Would you write out every record that follows exactly, with the pictures left out?

(Entries taken from a collection)
________________________
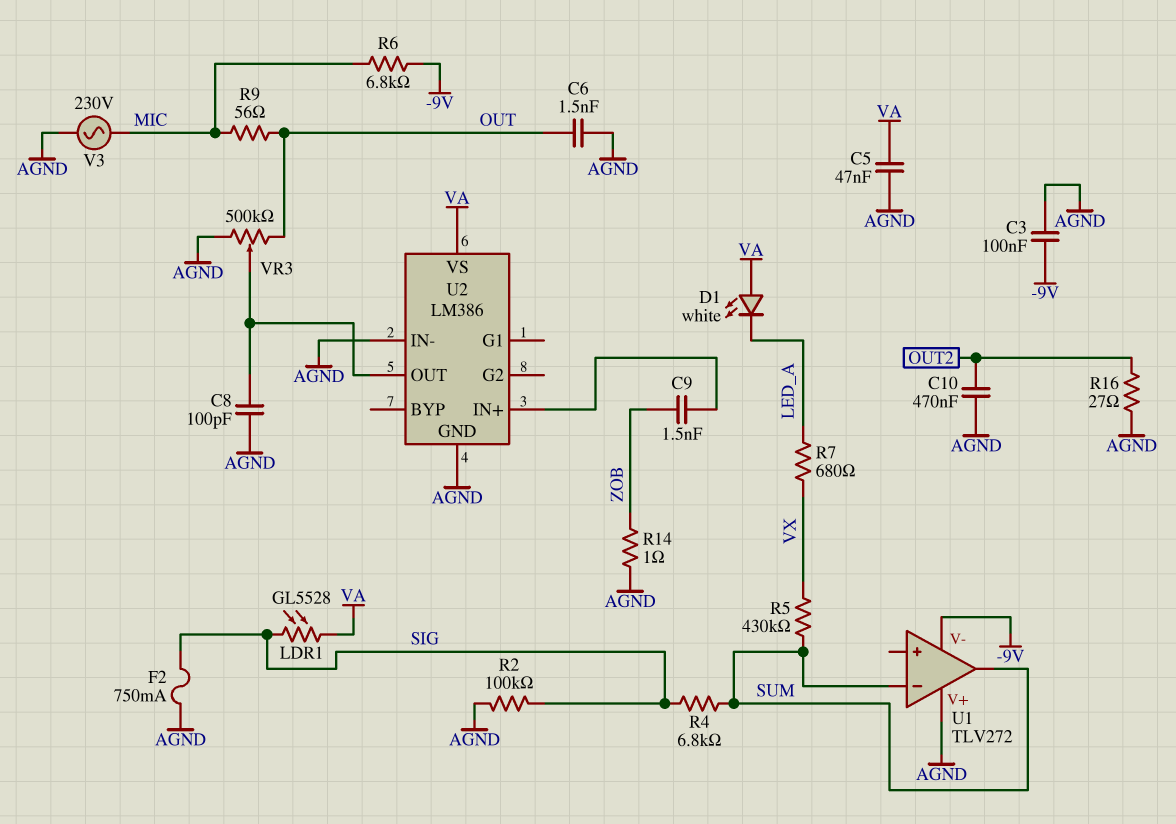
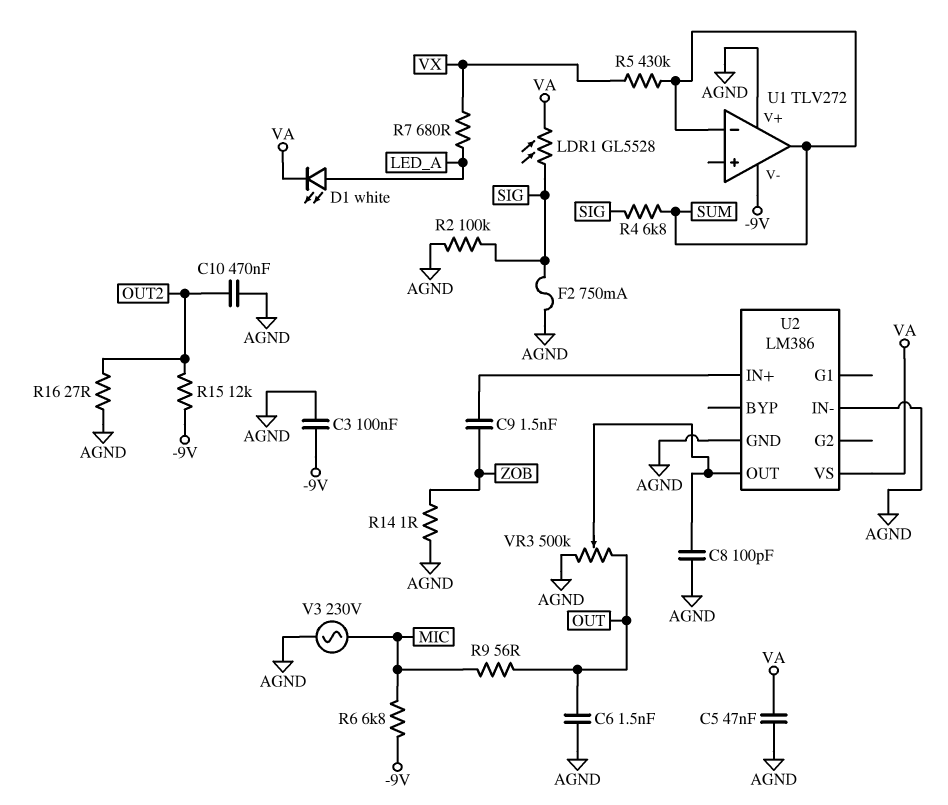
D1: LED white (A VA, K LED_A) -> LED white (A LED_A, K VA)
R15: none -> 12k (-9V, OUT2)

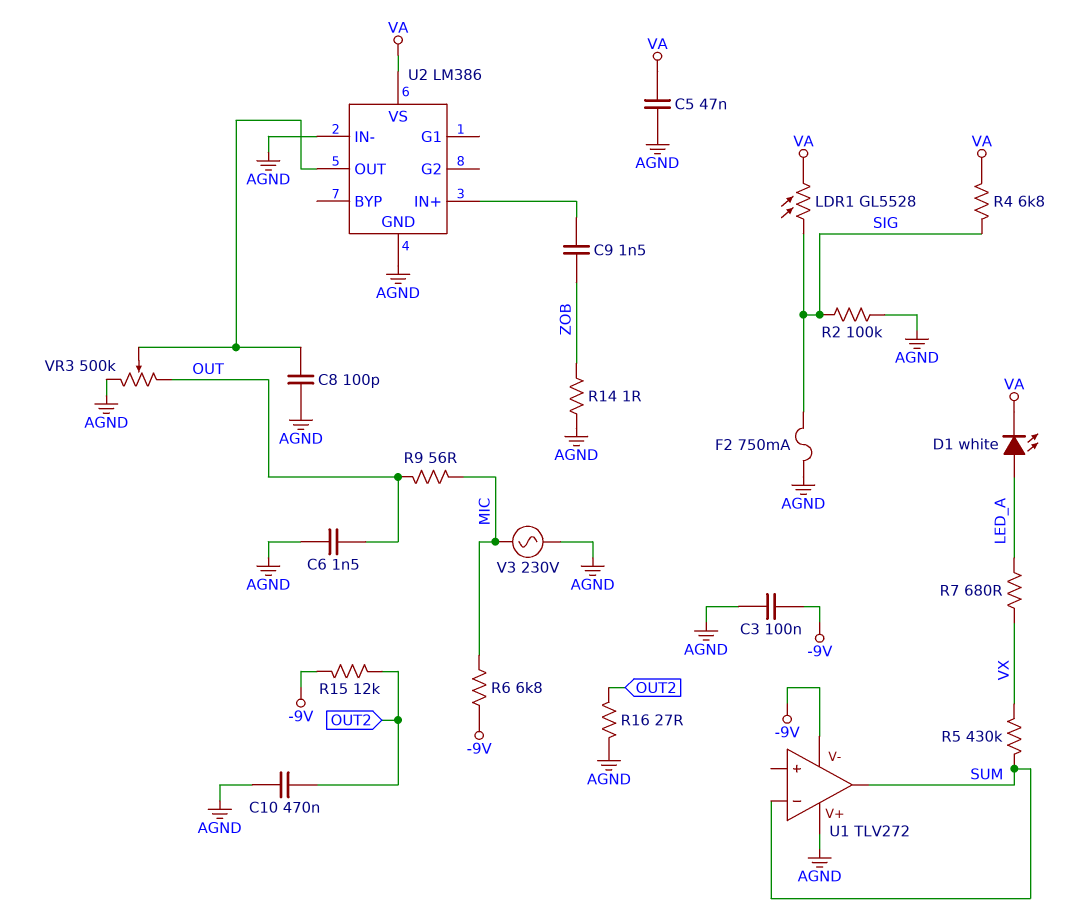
R4: 6.8k (SIG, SUM) -> 6.8k (SIG, VA)

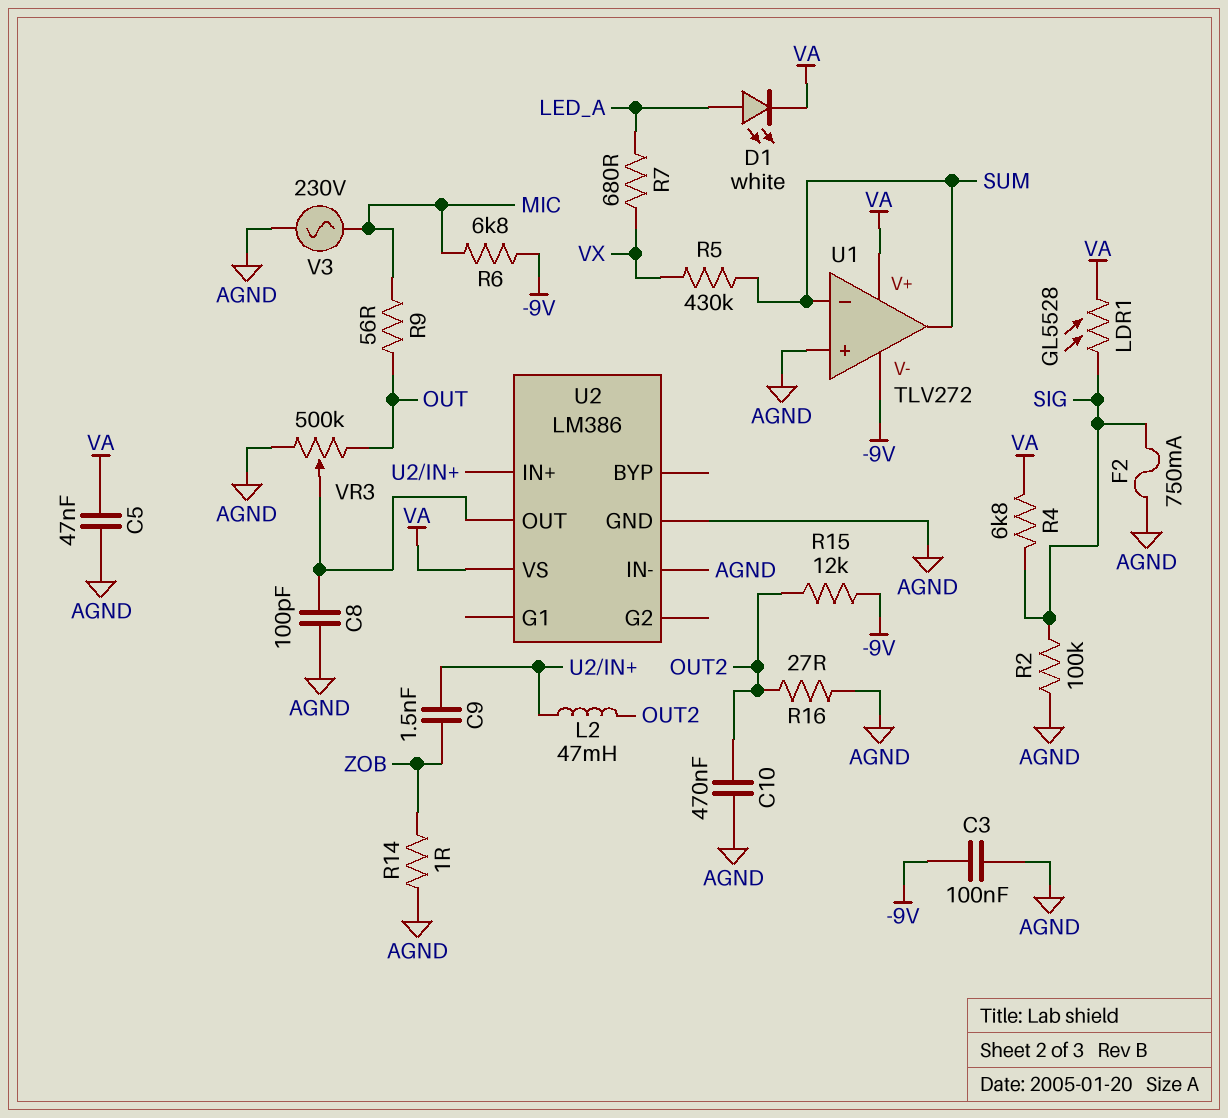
C6: 1.5nF (AGND, OUT) -> none
L2: none -> 47mH (OUT2, U2/IN+)
U1 pin V+: AGND -> VA
U1 pin in+: none -> AGND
________________________
**Answer to the problem**
D1: LED white (A VA, K LED_A) -> LED white (A LED_A, K VA)
R15: none -> 12k (-9V, OUT2)

R4: 6.8k (SIG, SUM) -> 6.8k (SIG, VA)

C6: 1.5nF (AGND, OUT) -> none
L2: none -> 47mH (OUT2, U2/IN+)
U1 pin V+: AGND -> VA
U1 pin in+: none -> AGND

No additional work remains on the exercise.